▶ Records from a dataset:
Content starts

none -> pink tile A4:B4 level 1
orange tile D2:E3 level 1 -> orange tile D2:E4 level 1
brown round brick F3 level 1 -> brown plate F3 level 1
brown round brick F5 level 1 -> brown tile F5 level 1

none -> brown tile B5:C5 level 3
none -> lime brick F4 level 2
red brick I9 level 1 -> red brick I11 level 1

Content ends
Content starts

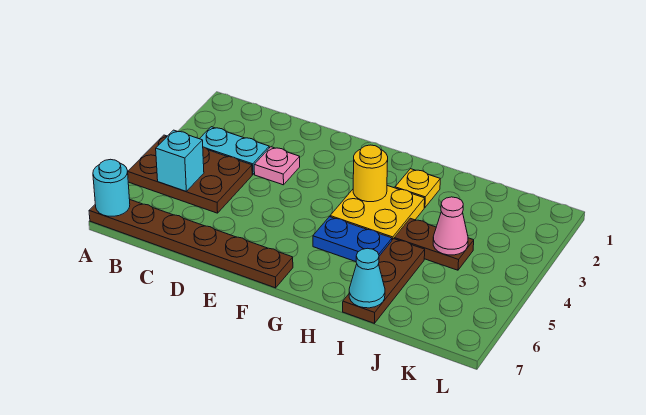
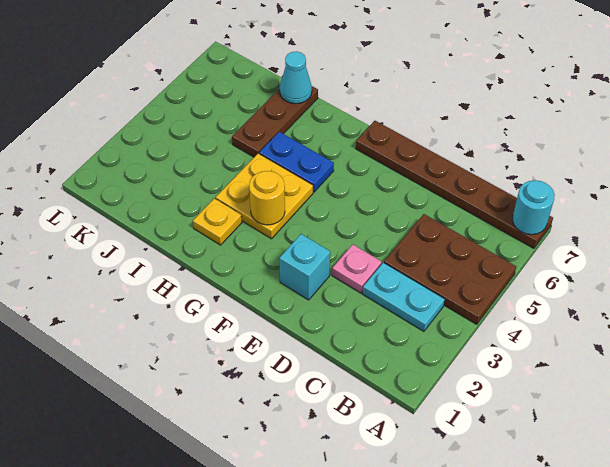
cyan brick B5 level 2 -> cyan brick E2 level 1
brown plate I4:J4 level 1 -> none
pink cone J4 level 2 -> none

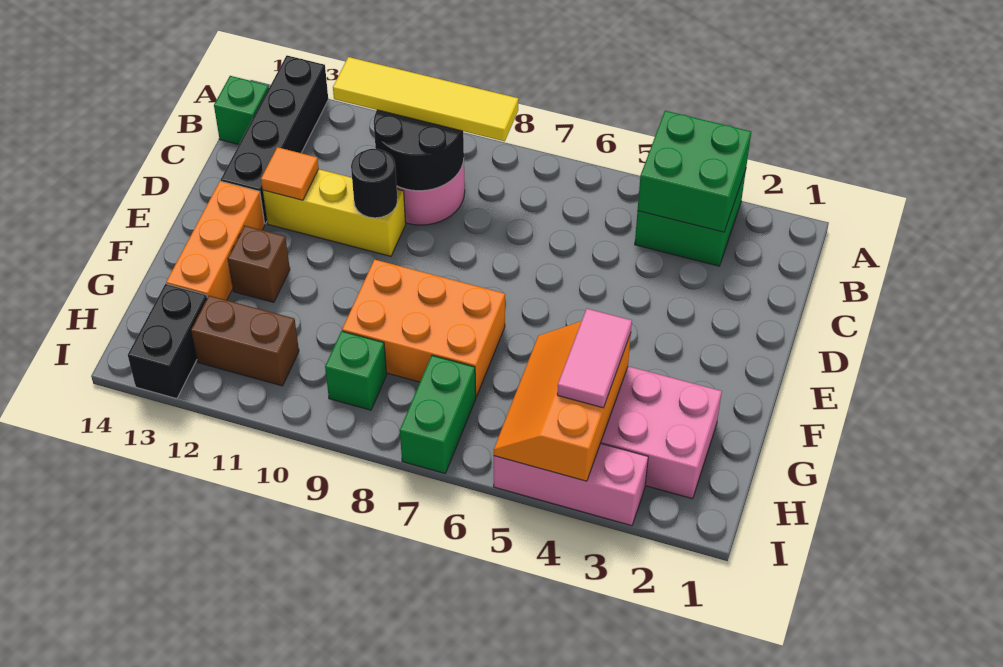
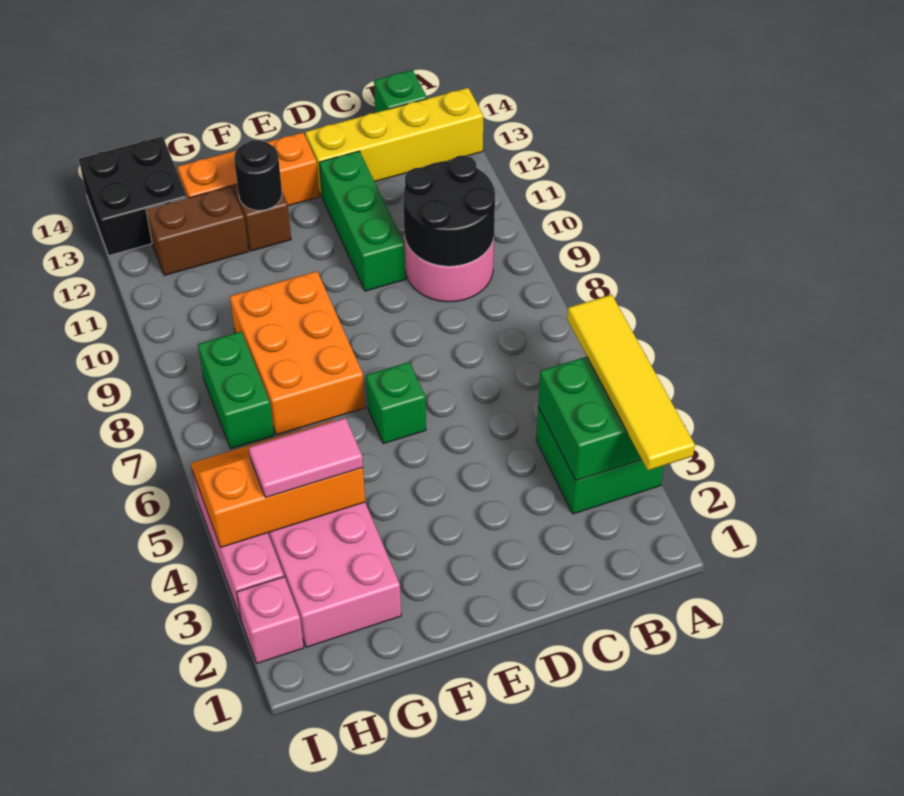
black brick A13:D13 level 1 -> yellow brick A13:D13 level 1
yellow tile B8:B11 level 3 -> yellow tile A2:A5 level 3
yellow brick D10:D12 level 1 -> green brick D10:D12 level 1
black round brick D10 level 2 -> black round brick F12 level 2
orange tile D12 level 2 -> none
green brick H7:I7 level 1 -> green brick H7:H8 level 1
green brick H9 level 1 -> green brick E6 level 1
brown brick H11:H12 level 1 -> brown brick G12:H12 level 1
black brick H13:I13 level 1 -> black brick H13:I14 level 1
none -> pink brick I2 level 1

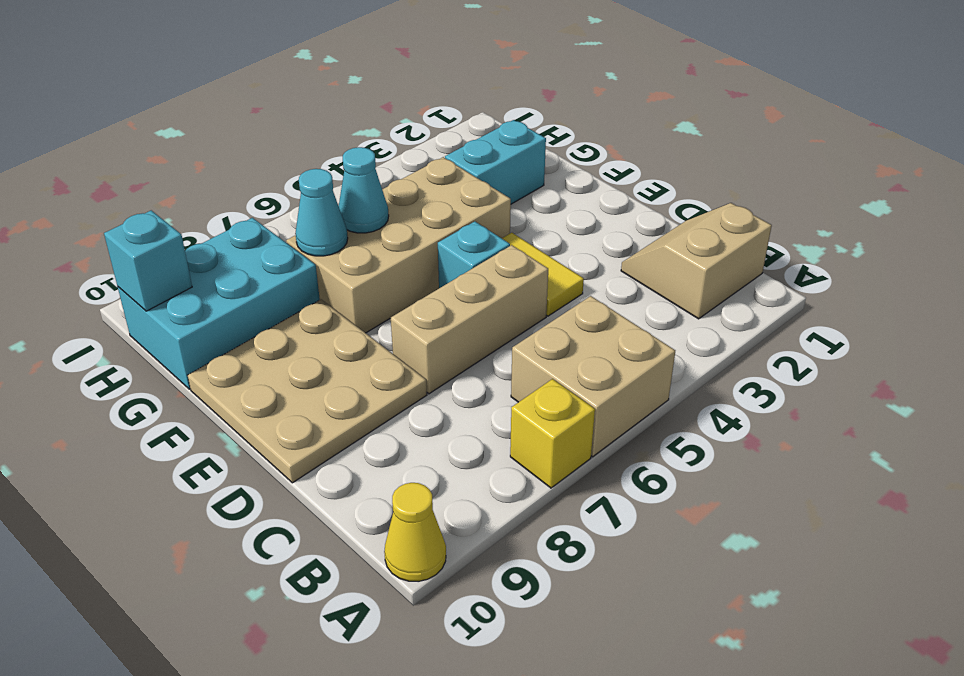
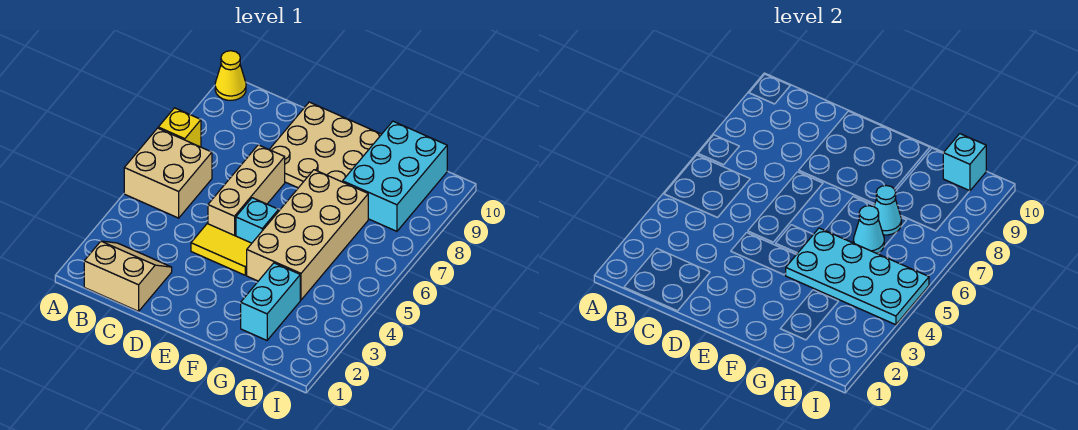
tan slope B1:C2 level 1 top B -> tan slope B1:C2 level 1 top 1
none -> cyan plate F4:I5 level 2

Content ends

▶ Requirement: Gather every line from the entries above where the word "plate" appears, and copy them.

▶ Response to this task:
brown round brick F3 level 1 -> brown plate F3 level 1
brown plate I4:J4 level 1 -> none
none -> cyan plate F4:I5 level 2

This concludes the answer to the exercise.